### [Your assignment]
Search the records for the string "camera", and show each line where it appears.

### [Task material]

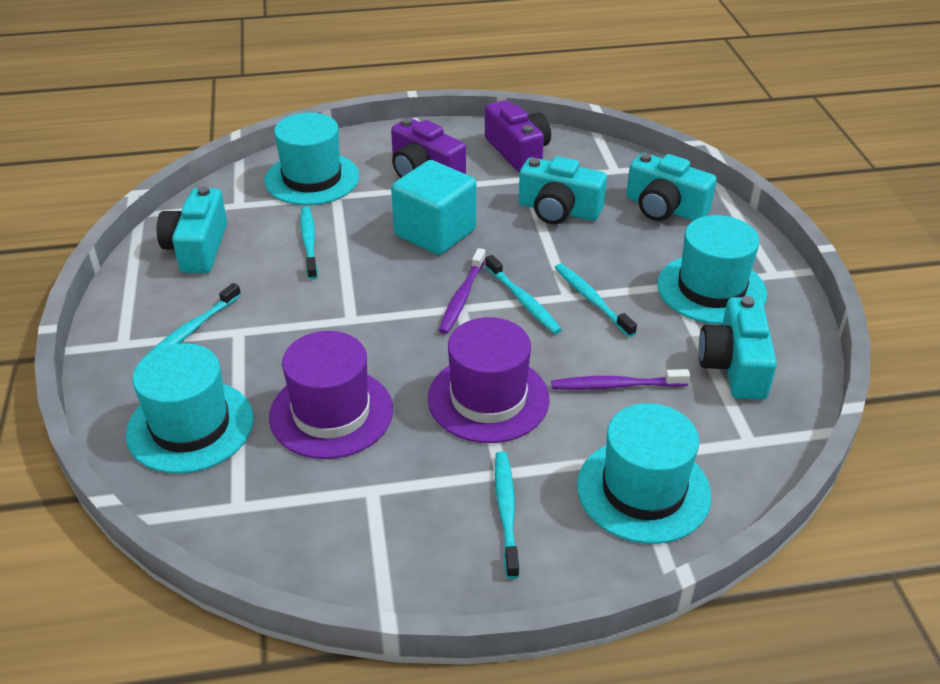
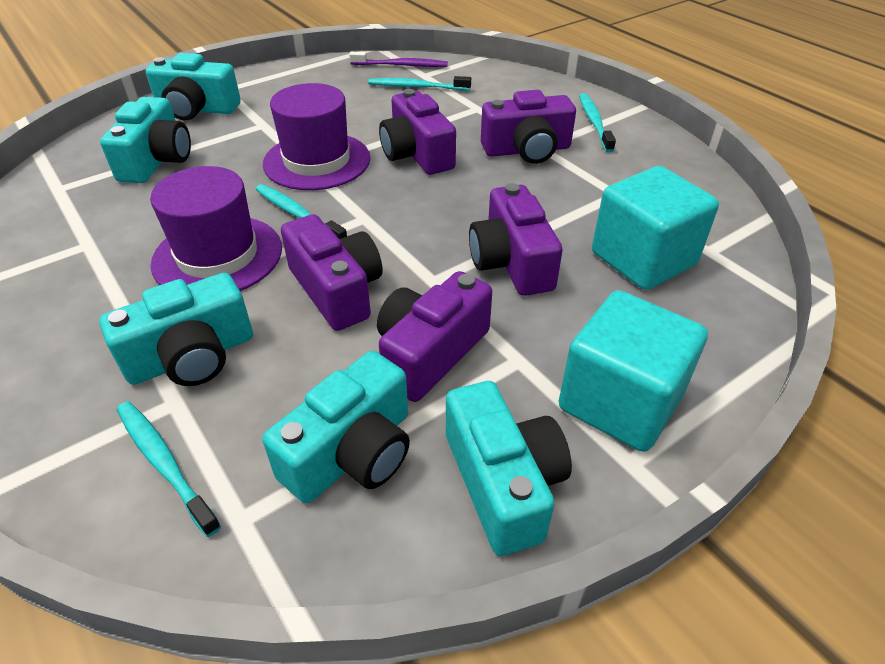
purple camera: 2 -> 5
purple toothbrush: 2 -> 1
turquoise camera: 4 -> 5
turquoise cube: 1 -> 2
turquoise hat: 4 -> 0
turquoise toothbrush: 5 -> 4

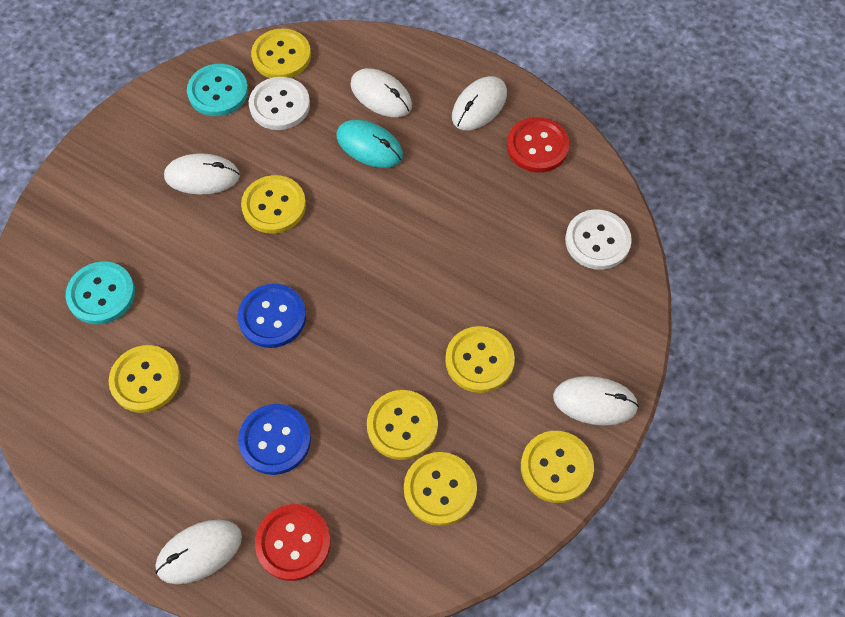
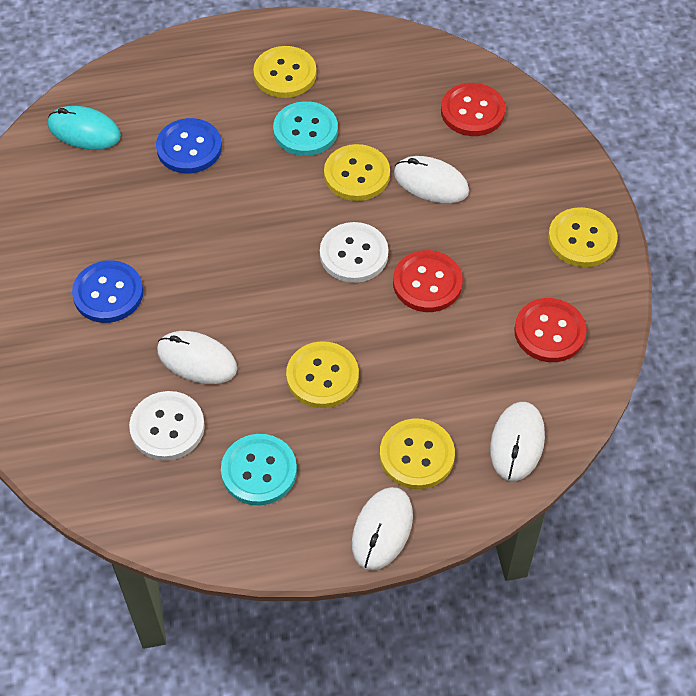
red button: 2 -> 3
white mouse: 5 -> 4
yellow button: 7 -> 5

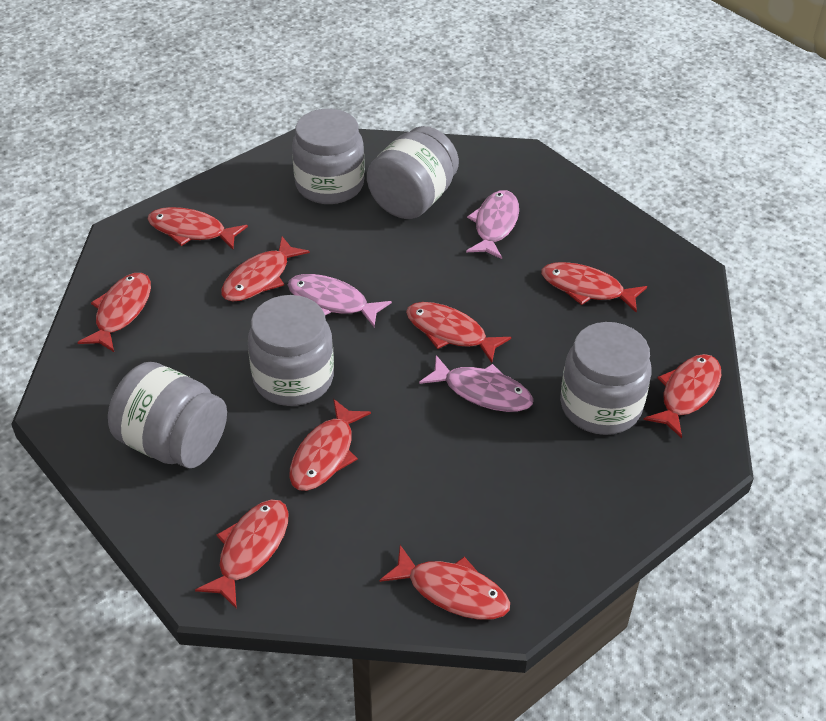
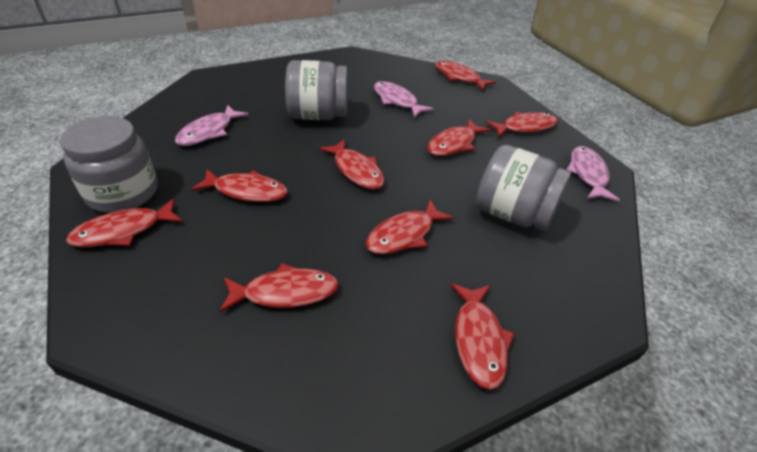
grey jar: 5 -> 3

### [Response area]
purple camera: 2 -> 5
turquoise camera: 4 -> 5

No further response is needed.